## REQUIRED WORK
Go through the listing below and say how many lines include "camera". Give the number by itself.

------------------------------------------------------------

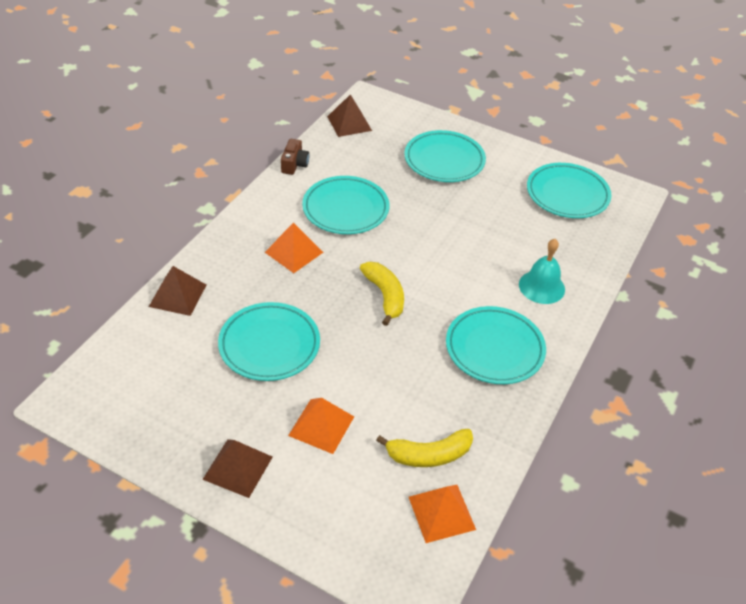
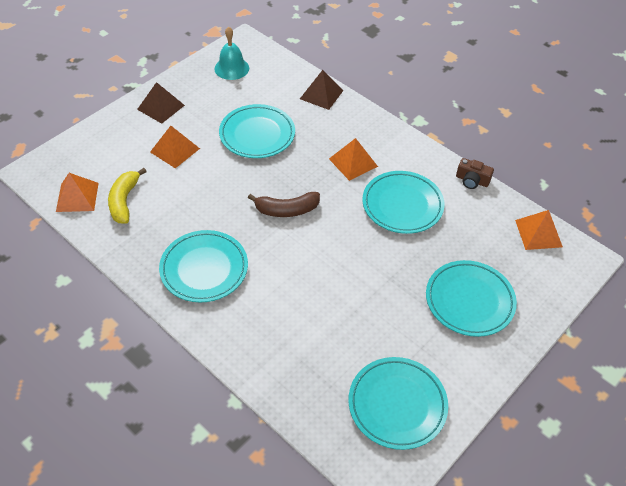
camera: 105 degrees right, 5 degrees up
(349, 123) = (538, 233): brown pyramid -> orange pyramid
(385, 296) = (287, 210): yellow banana -> brown banana
(541, 286) = (264, 329): turquoise bell -> turquoise bell (231, 68)

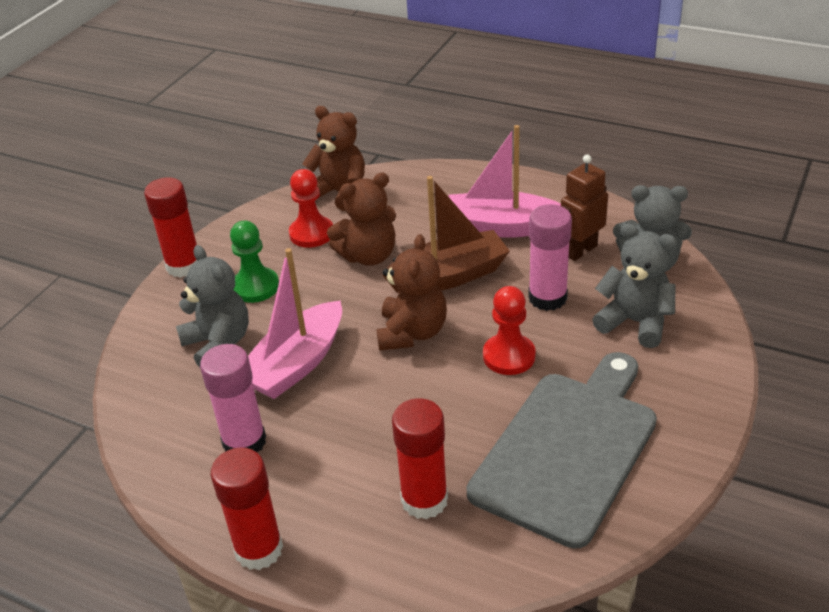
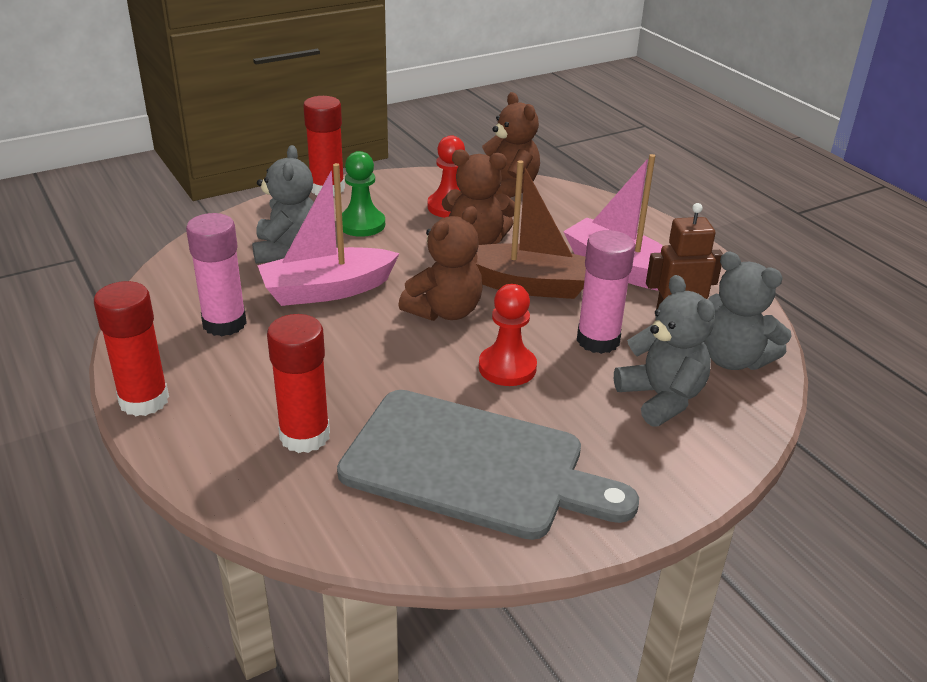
camera: 30 degrees right, 5 degrees down
(568, 449) = (472, 465): grey cutting board -> grey cutting board turned 45 degrees clockwise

------------------------------------------------------------

## SOLVED PROBLEM
2